Structured diff data
/---
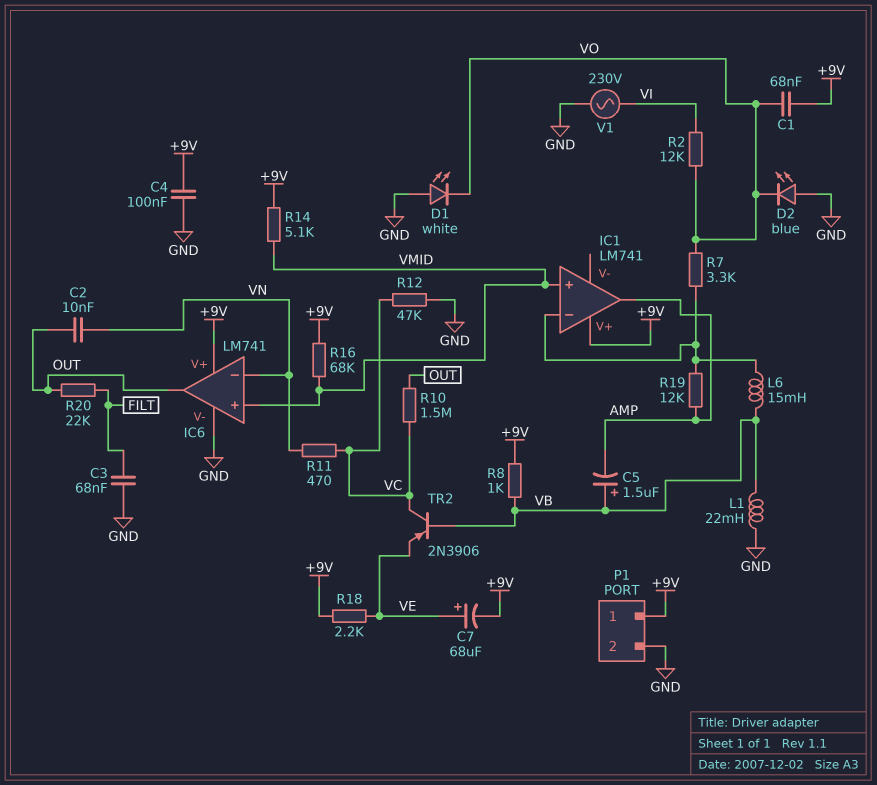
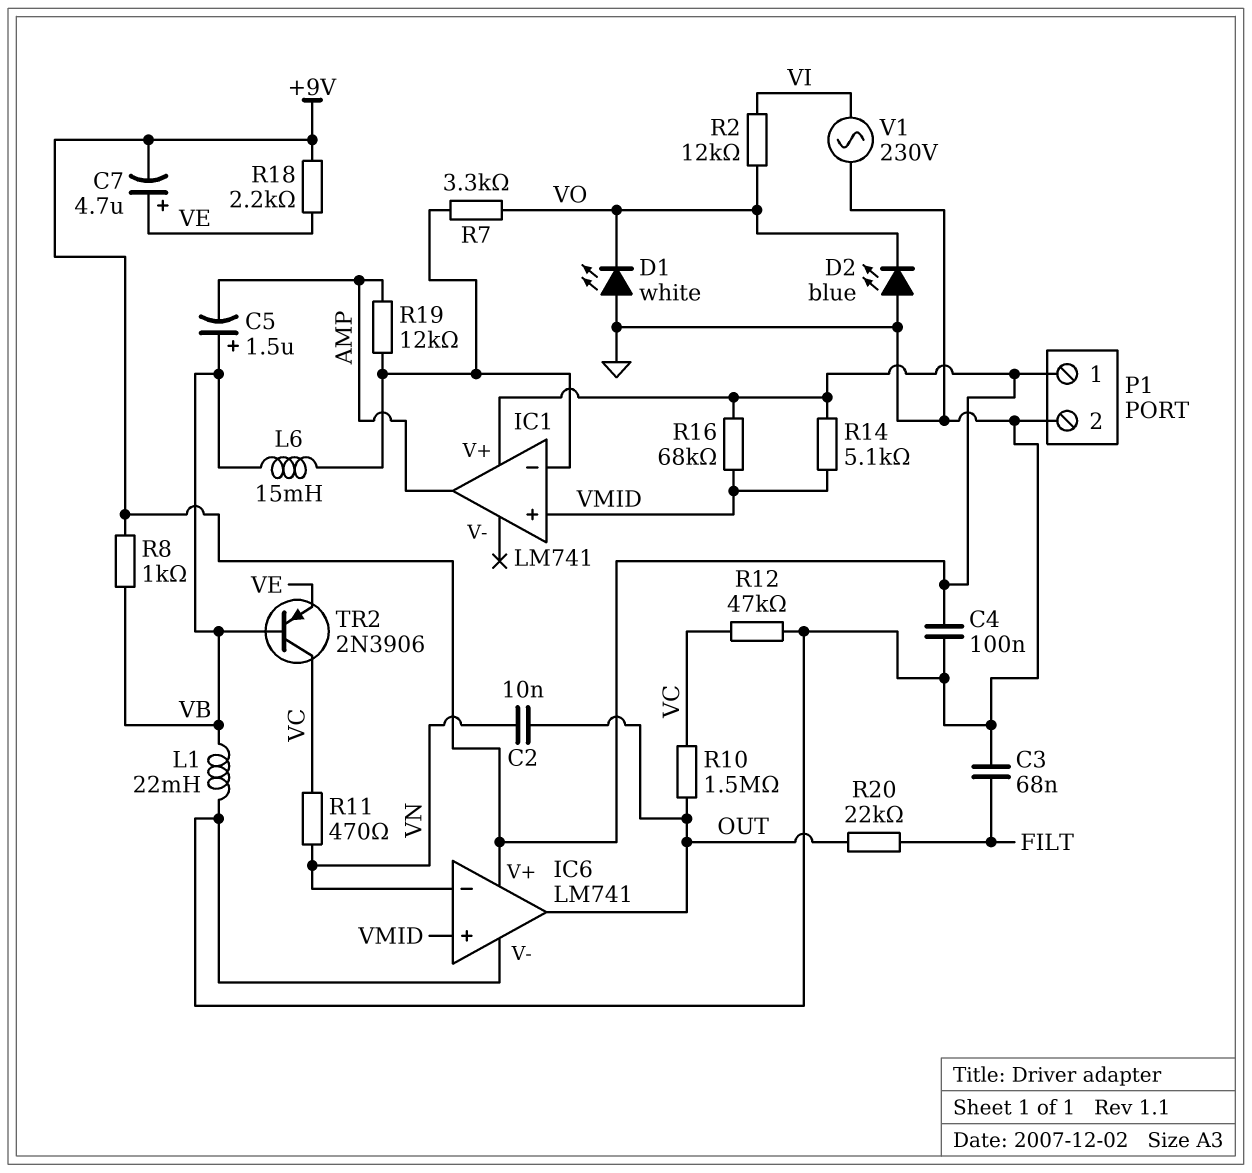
C1: 68nF (+9V, VO) -> none
C7: 68uF (plus VE, minus +9V) -> 4.7uF (plus VE, minus +9V)

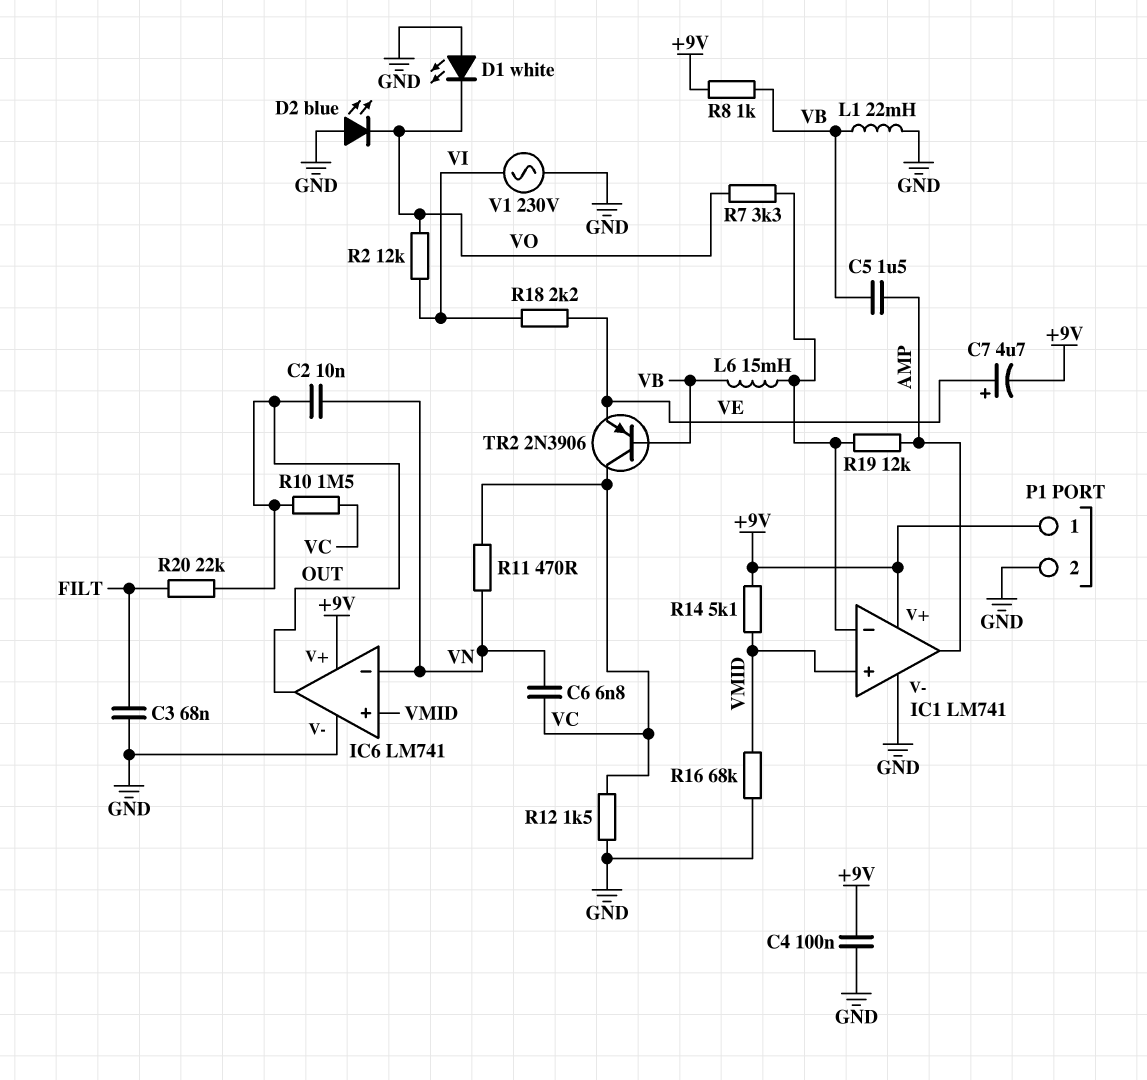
C5: 1.5uF (plus VB, minus AMP) -> 1.5uF (AMP, VB)
C6: none -> 6.8nF (VC, VN)
IC1 pin V-: none -> GND
R12: 47k (GND, VC) -> 1.5k (GND, VC)
R16: 68k (+9V, VMID) -> 68k (GND, VMID)
R18: 2.2k (+9V, VE) -> 2.2k (VE, VI)

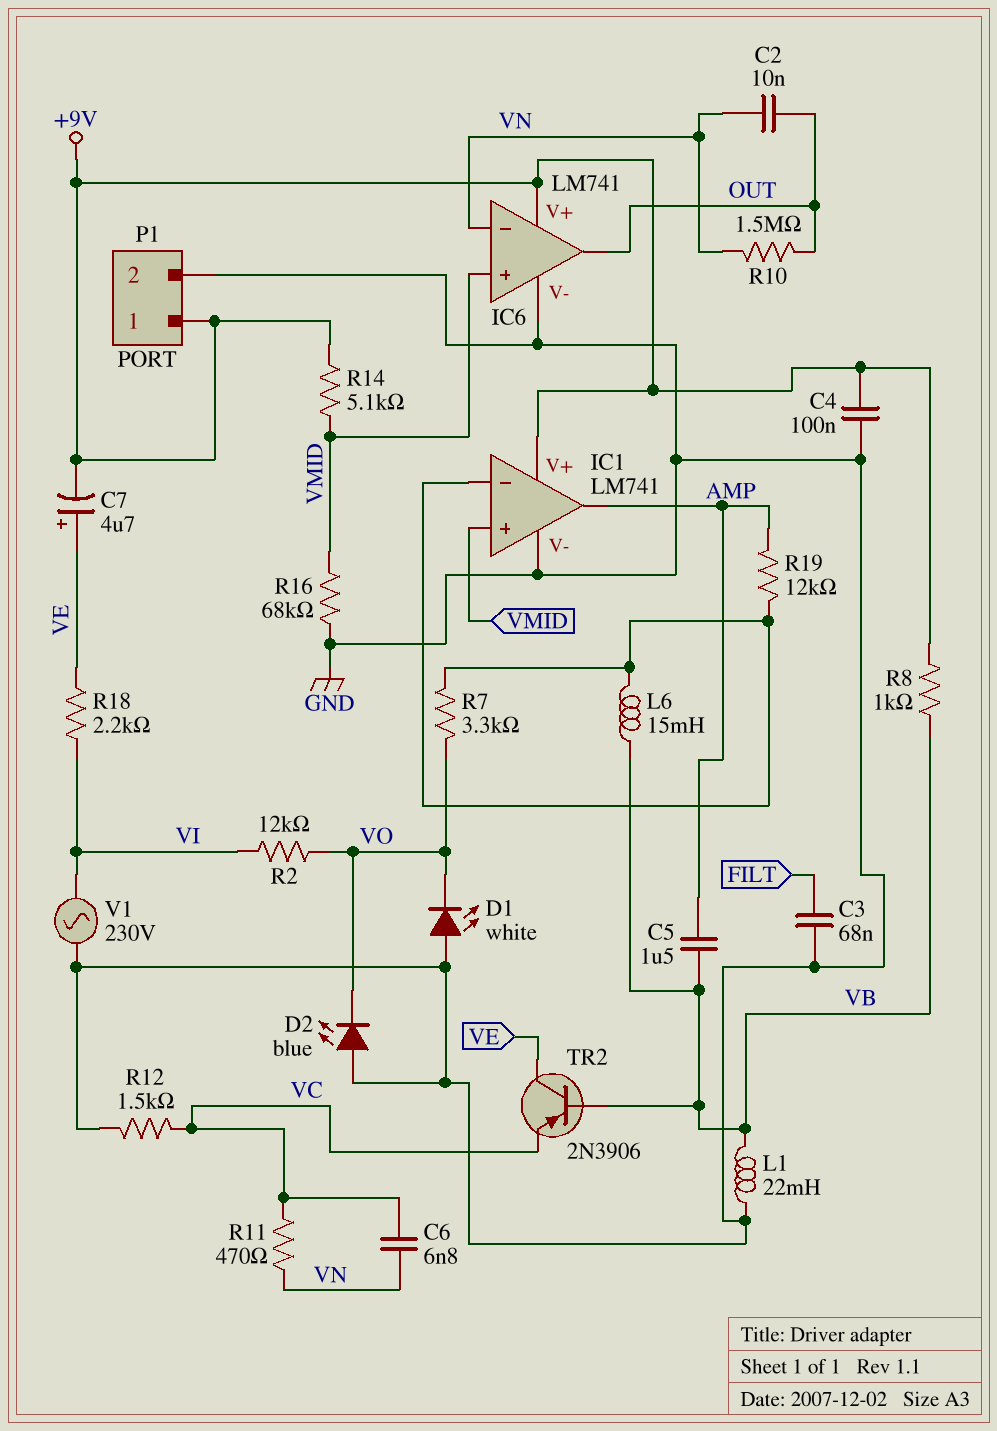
R10: 1.5M (OUT, VC) -> 1.5M (OUT, VN)
R20: 22k (FILT, OUT) -> none
TR2: PNP 2N3906 (B VB, C VC, E VE) -> PNP 2N3906 (B VB, C VE, E VC)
\---
Transcribe each line above exactly, pictures excluded.

Problem solution -
C1: 68nF (+9V, VO) -> none
C7: 68uF (plus VE, minus +9V) -> 4.7uF (plus VE, minus +9V)

C5: 1.5uF (plus VB, minus AMP) -> 1.5uF (AMP, VB)
C6: none -> 6.8nF (VC, VN)
IC1 pin V-: none -> GND
R12: 47k (GND, VC) -> 1.5k (GND, VC)
R16: 68k (+9V, VMID) -> 68k (GND, VMID)
R18: 2.2k (+9V, VE) -> 2.2k (VE, VI)

R10: 1.5M (OUT, VC) -> 1.5M (OUT, VN)
R20: 22k (FILT, OUT) -> none
TR2: PNP 2N3906 (B VB, C VC, E VE) -> PNP 2N3906 (B VB, C VE, E VC)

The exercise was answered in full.